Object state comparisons
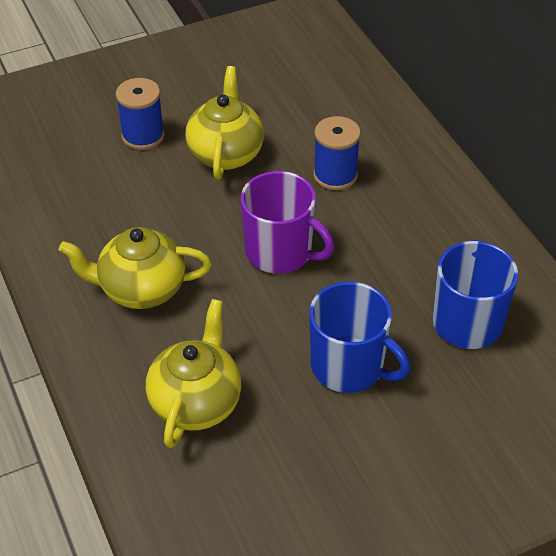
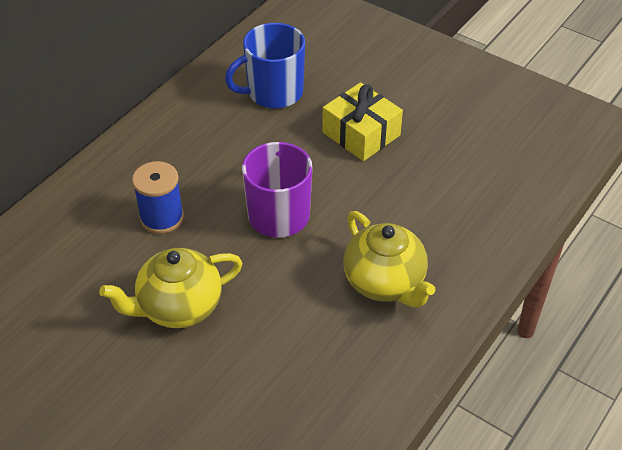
camera: 120 degrees left, 0 degrees up
blue spool [116,78,164,150] -> none
yellow teapot [146,299,241,448] -> none
blue mug [309,282,410,393] -> yellow gift [322,82,403,161]

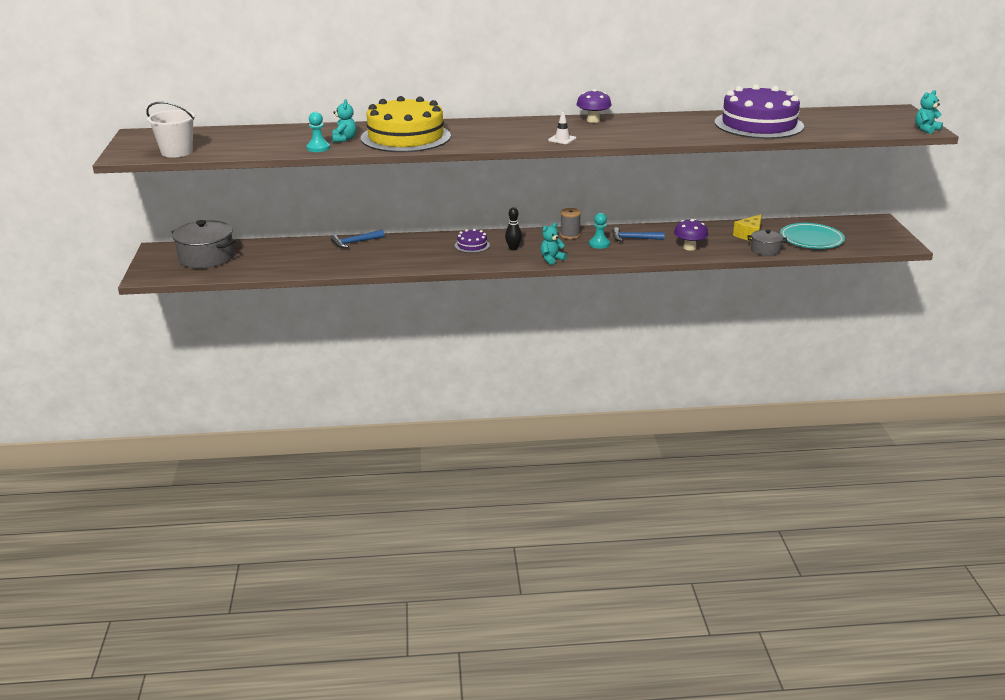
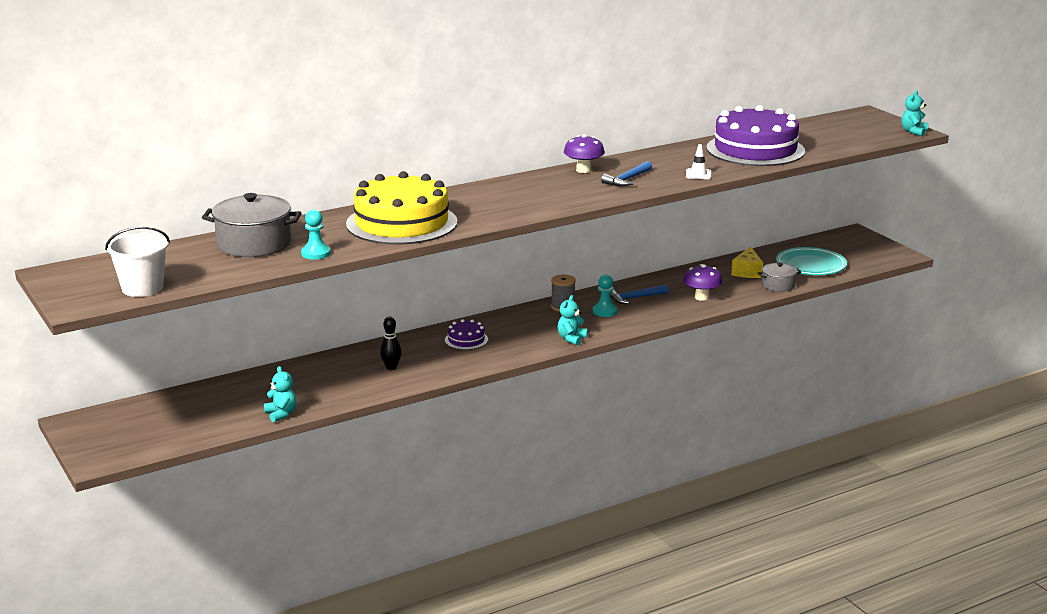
camera: 25 degrees left, 5 degrees down
grey pot [171,220,236,268] -> grey pot moved to [202,193,302,257]
blue hammer [331,230,384,248] -> blue hammer moved to [601,161,652,186]
turquoise teddy bear [332,99,357,143] -> turquoise teddy bear moved to [264,366,297,422]
black bowling pin [505,207,522,250] -> black bowling pin moved to [380,317,401,370]
white traffic cone [548,112,576,144] -> white traffic cone moved to [686,144,711,179]

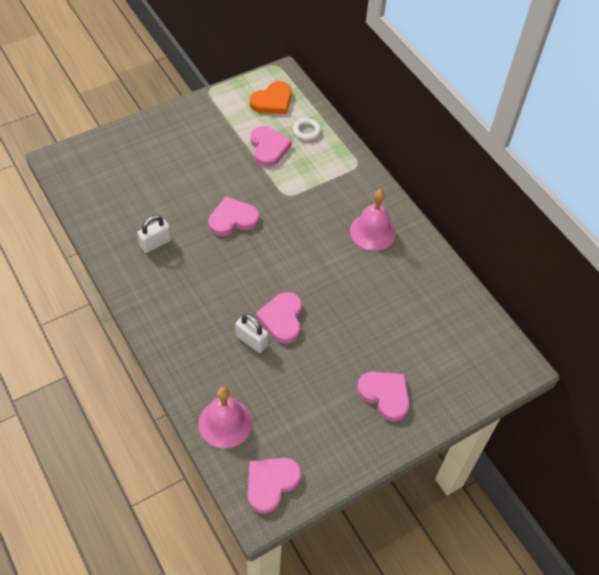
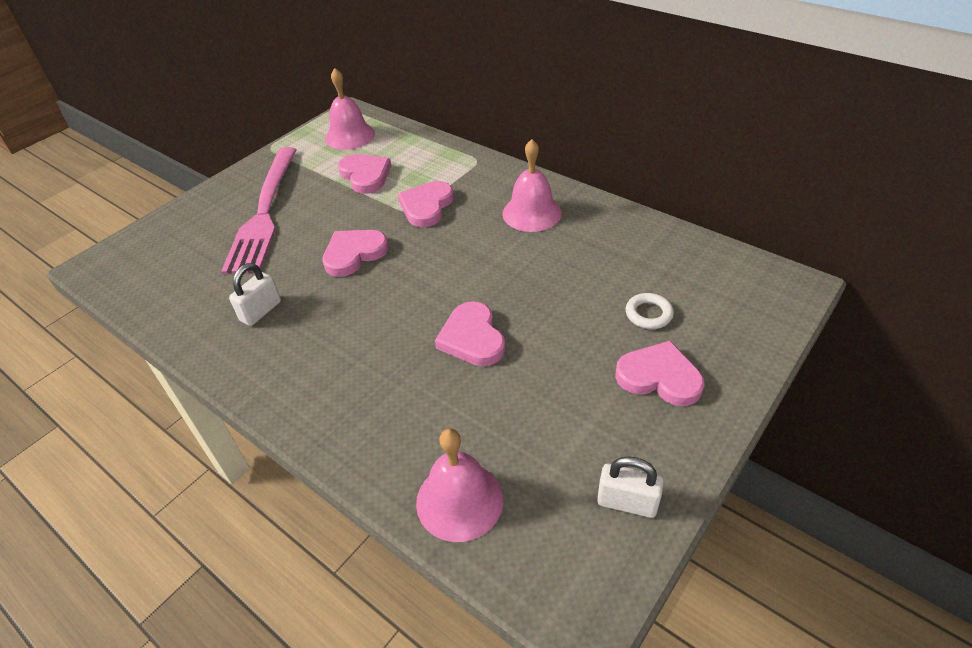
camera: 15 degrees left, 10 degrees down
white padlock [235,314,268,353] -> white padlock moved to [597,456,664,518]
pink heart [248,458,301,514] -> pink heart moved to [398,181,454,227]
orange heart [250,81,292,114] -> pink bell [325,68,375,150]
white ring [293,118,321,141] -> white ring moved to [626,293,674,329]
none -> pink fork [221,147,297,274]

▶ [Task statement]: Leaving the pictures out, give again word for word each line from the one holding "blue hammer [331,230,384,248]" through the end of the records.

▶ [Output for this task]:
blue hammer [331,230,384,248] -> blue hammer moved to [601,161,652,186]
turquoise teddy bear [332,99,357,143] -> turquoise teddy bear moved to [264,366,297,422]
black bowling pin [505,207,522,250] -> black bowling pin moved to [380,317,401,370]
white traffic cone [548,112,576,144] -> white traffic cone moved to [686,144,711,179]

camera: 15 degrees left, 10 degrees down
white padlock [235,314,268,353] -> white padlock moved to [597,456,664,518]
pink heart [248,458,301,514] -> pink heart moved to [398,181,454,227]
orange heart [250,81,292,114] -> pink bell [325,68,375,150]
white ring [293,118,321,141] -> white ring moved to [626,293,674,329]
none -> pink fork [221,147,297,274]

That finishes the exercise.